- **MATERIALS PROVIDED**

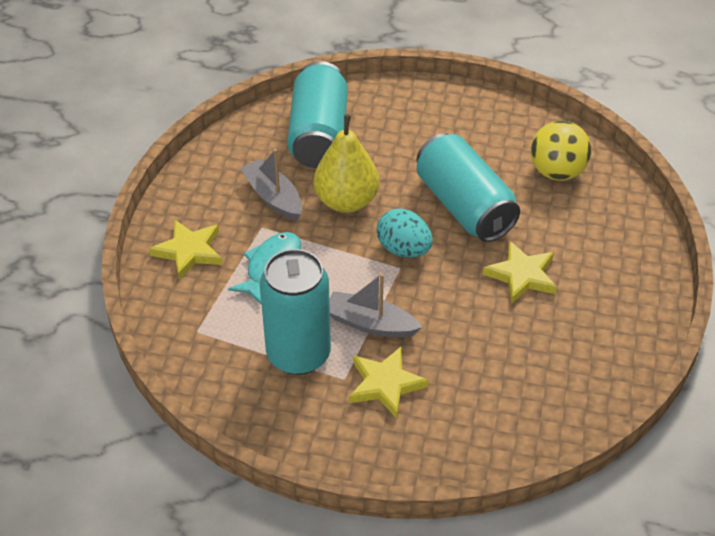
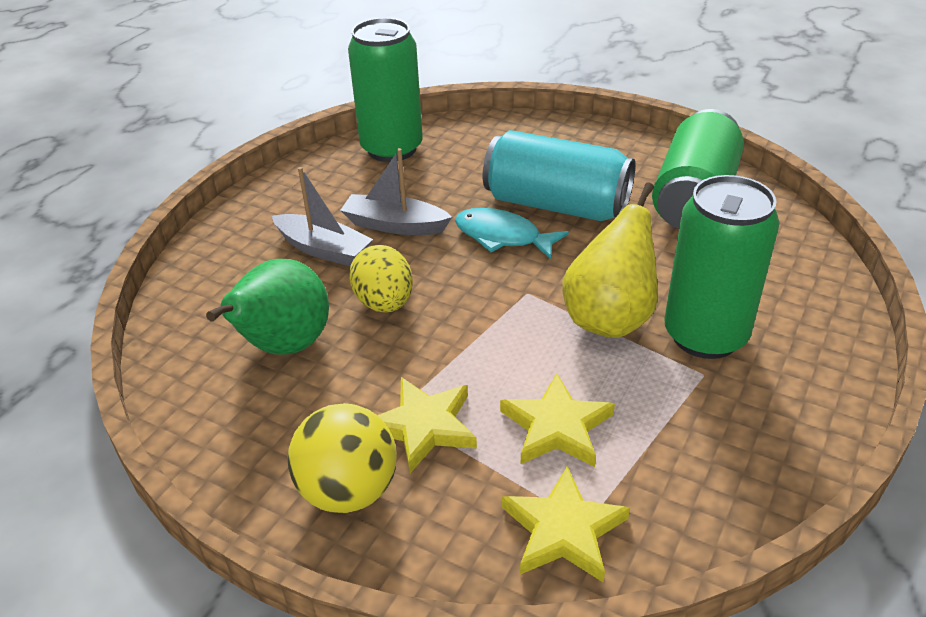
green can: 0 -> 3
green pear: 0 -> 1
turquoise can: 3 -> 1
turquoise egg: 1 -> 0
yellow egg: 0 -> 1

- **PROBLEM DETAILS**
In your copy of the material, every word must match and no image should appear.

- **FINAL ANSWER**
green can: 0 -> 3
green pear: 0 -> 1
turquoise can: 3 -> 1
turquoise egg: 1 -> 0
yellow egg: 0 -> 1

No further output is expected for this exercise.